# PROVIDED DATA
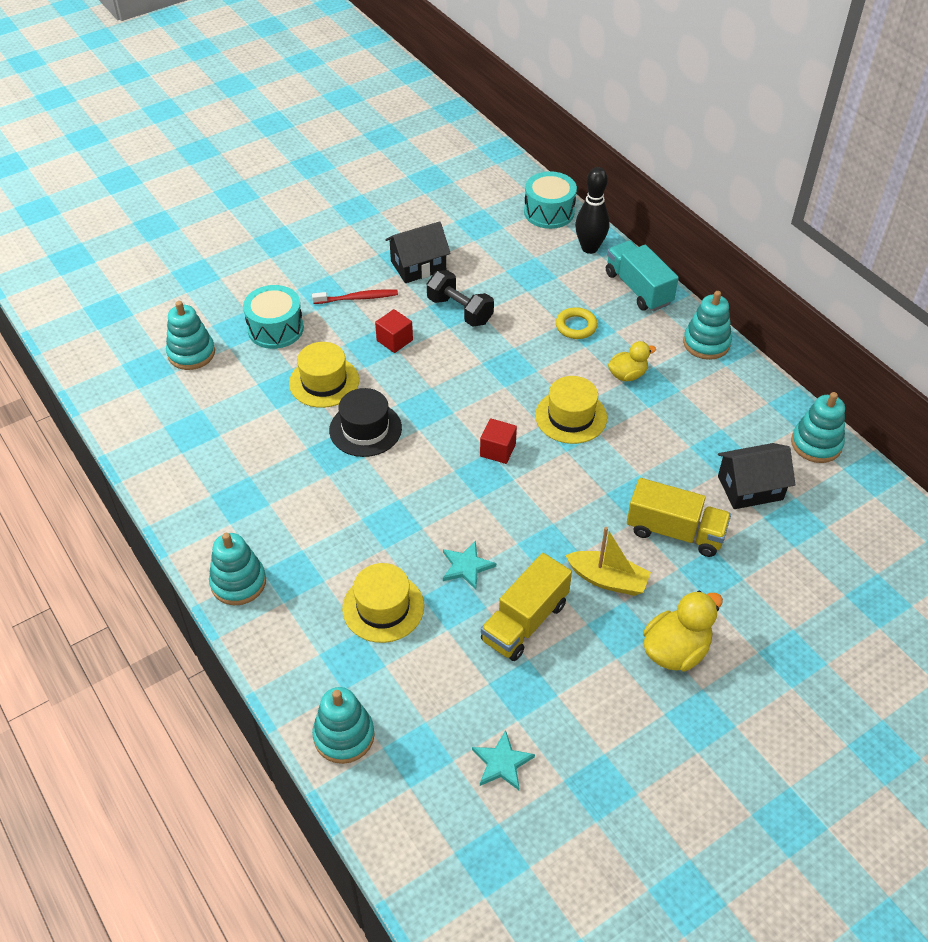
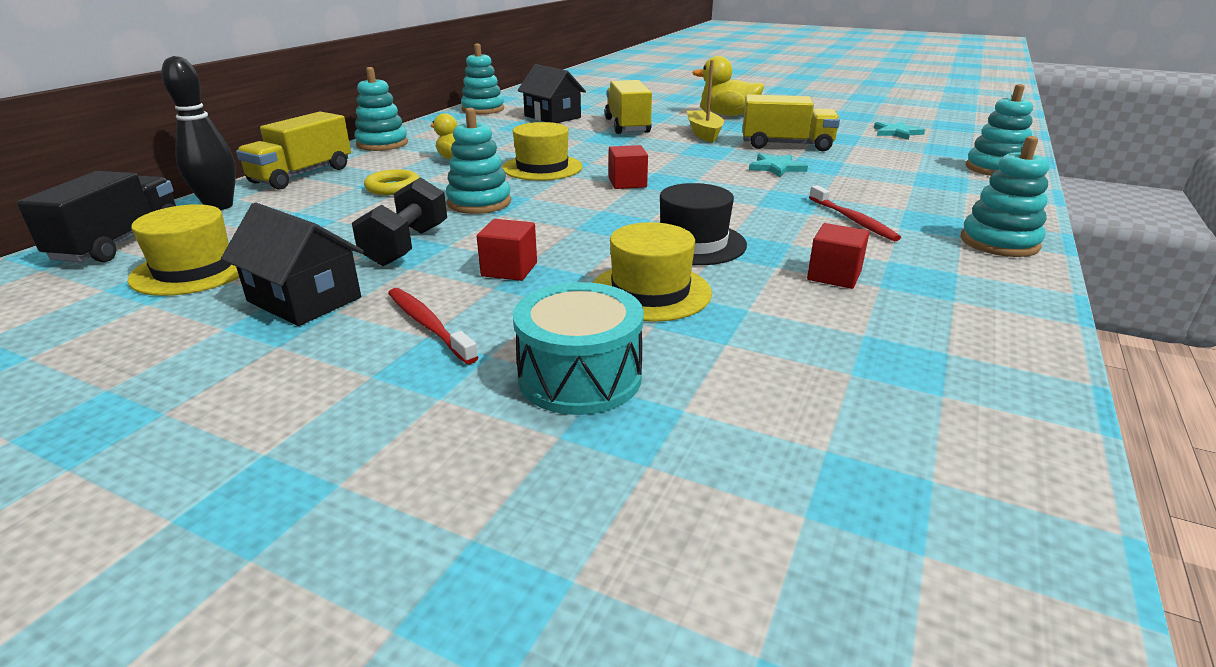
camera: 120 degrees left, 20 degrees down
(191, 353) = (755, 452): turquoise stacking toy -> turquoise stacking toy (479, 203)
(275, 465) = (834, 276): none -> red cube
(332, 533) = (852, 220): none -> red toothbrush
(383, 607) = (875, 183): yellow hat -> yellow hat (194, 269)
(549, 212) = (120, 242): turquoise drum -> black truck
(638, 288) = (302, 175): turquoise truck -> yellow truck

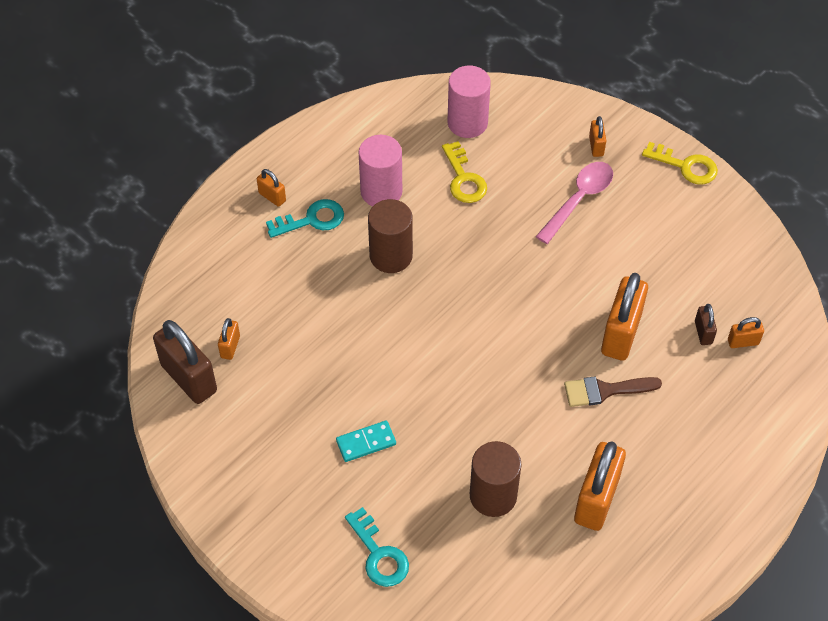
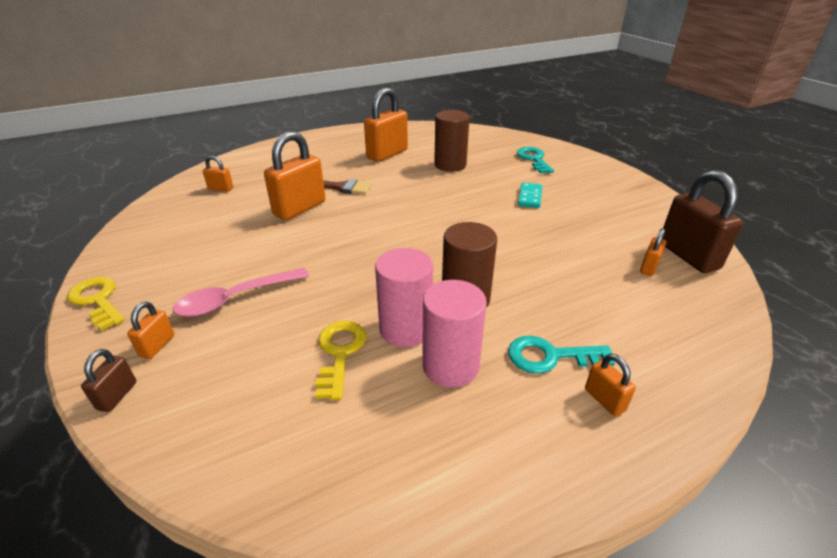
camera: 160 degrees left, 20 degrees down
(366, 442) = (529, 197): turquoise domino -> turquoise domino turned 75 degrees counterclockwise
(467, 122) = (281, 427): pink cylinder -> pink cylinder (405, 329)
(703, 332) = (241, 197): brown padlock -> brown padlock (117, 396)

# WHAT YOU SHOULD DO
In the data above, take the line with "(275, 465) = (834, 276): none -> red cube", the line with "camera: 160 degrees left, 20 degrees down", and every line between, and set them down exactly without pictures.

# RESPONSE
(275, 465) = (834, 276): none -> red cube
(332, 533) = (852, 220): none -> red toothbrush
(383, 607) = (875, 183): yellow hat -> yellow hat (194, 269)
(549, 212) = (120, 242): turquoise drum -> black truck
(638, 288) = (302, 175): turquoise truck -> yellow truck

camera: 160 degrees left, 20 degrees down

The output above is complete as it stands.